- About this exercise: Before answering, work out how many lines below contain the string "green"; the reply is that number alone.

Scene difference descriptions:
┄┄┄┄┄┄┄┄┄┄┄┄┄┄┄┄┄┄┄┄

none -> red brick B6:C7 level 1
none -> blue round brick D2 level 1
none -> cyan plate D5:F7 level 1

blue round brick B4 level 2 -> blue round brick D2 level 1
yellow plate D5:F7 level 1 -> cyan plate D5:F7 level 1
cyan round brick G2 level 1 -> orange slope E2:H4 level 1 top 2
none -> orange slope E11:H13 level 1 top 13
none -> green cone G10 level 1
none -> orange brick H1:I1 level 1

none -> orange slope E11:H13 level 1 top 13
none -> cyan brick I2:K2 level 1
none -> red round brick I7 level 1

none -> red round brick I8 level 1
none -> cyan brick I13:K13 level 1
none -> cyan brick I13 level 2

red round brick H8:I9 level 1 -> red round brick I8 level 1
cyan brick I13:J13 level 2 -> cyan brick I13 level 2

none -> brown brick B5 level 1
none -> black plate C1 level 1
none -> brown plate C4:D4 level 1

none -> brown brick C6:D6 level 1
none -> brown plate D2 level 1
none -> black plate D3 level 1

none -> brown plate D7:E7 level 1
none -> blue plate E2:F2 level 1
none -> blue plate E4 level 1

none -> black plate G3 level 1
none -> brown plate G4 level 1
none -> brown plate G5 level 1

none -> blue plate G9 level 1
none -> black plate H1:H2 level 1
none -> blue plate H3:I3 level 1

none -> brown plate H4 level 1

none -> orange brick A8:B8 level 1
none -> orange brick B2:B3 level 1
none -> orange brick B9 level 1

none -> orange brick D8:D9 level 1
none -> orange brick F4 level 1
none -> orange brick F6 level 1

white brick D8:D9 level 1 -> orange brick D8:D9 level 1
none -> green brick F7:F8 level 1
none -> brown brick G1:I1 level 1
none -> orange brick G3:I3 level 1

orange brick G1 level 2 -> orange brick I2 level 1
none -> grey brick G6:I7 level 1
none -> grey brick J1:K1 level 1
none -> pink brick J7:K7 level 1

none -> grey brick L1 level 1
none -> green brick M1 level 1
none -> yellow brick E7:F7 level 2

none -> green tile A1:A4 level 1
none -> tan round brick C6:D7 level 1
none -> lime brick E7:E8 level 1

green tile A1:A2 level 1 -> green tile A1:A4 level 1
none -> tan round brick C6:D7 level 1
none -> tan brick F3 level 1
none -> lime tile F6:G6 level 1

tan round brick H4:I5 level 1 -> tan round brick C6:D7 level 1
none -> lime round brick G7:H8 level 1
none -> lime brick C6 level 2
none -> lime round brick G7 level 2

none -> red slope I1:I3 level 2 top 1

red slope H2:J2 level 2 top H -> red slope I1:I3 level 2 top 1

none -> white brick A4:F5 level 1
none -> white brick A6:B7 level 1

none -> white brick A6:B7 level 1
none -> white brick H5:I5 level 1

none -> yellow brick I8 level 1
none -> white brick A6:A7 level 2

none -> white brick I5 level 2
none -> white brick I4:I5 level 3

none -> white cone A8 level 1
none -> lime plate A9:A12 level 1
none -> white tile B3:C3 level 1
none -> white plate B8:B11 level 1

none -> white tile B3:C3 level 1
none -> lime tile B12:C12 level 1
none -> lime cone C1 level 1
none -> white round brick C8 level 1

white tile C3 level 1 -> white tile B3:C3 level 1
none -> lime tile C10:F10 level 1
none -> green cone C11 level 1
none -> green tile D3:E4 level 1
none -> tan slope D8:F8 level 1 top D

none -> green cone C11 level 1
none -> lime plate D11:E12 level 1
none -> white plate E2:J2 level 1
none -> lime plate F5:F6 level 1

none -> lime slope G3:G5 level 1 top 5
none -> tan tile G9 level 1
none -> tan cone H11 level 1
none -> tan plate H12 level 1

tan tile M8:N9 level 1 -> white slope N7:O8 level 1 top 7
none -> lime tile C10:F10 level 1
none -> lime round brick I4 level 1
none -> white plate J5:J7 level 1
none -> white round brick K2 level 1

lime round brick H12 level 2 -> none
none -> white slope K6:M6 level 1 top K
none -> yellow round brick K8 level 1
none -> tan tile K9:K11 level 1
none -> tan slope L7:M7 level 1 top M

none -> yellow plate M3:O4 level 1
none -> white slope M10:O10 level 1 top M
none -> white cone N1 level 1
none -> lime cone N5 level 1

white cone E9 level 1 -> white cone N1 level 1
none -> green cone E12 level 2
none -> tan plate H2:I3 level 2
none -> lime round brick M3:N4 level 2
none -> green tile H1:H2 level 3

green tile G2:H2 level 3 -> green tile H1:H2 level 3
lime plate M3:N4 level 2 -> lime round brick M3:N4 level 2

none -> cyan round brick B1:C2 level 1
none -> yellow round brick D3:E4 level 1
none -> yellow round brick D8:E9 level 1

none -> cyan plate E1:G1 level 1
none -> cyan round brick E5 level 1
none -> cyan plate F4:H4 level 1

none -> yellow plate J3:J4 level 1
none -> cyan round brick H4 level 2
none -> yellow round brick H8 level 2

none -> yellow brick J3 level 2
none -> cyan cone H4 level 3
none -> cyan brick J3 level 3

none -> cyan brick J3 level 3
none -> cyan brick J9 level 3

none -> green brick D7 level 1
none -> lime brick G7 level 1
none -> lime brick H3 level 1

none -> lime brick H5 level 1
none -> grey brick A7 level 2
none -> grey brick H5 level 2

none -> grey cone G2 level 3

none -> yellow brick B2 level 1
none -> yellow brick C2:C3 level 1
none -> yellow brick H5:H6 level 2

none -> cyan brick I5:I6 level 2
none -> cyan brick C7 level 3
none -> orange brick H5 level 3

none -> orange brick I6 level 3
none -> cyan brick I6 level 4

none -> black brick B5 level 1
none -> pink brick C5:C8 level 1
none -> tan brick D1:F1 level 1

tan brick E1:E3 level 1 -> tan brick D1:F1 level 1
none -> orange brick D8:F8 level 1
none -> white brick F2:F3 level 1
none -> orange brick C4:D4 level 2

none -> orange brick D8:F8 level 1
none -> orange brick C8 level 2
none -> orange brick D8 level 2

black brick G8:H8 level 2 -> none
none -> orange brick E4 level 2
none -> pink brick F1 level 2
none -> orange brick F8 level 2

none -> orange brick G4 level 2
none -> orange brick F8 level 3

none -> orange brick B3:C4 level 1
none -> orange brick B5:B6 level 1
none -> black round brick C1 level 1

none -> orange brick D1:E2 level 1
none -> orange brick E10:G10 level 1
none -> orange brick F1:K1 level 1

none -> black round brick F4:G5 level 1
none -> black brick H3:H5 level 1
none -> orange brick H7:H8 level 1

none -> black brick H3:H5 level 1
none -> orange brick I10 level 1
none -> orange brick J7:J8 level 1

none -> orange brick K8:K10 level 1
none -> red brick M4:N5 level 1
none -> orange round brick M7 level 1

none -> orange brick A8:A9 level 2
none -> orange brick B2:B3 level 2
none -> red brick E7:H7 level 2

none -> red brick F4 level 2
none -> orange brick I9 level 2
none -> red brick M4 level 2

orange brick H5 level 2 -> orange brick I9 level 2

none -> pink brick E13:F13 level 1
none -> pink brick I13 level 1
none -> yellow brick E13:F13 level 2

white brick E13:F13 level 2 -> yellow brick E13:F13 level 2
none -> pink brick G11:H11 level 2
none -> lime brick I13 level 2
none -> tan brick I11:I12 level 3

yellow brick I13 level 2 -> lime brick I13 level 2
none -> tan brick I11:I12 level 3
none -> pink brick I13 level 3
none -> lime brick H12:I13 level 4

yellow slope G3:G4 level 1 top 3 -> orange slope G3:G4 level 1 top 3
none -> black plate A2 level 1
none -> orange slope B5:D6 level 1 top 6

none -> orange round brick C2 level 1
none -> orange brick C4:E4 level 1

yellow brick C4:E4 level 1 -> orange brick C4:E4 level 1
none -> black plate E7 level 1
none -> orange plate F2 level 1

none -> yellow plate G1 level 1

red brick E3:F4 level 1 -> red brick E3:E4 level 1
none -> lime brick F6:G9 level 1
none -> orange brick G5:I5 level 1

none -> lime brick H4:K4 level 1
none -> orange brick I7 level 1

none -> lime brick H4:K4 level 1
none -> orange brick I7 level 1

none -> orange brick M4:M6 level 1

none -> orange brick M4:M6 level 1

┄┄┄┄┄┄┄┄┄┄┄┄┄┄┄┄┄┄┄┄

- Answer to this exercise: 12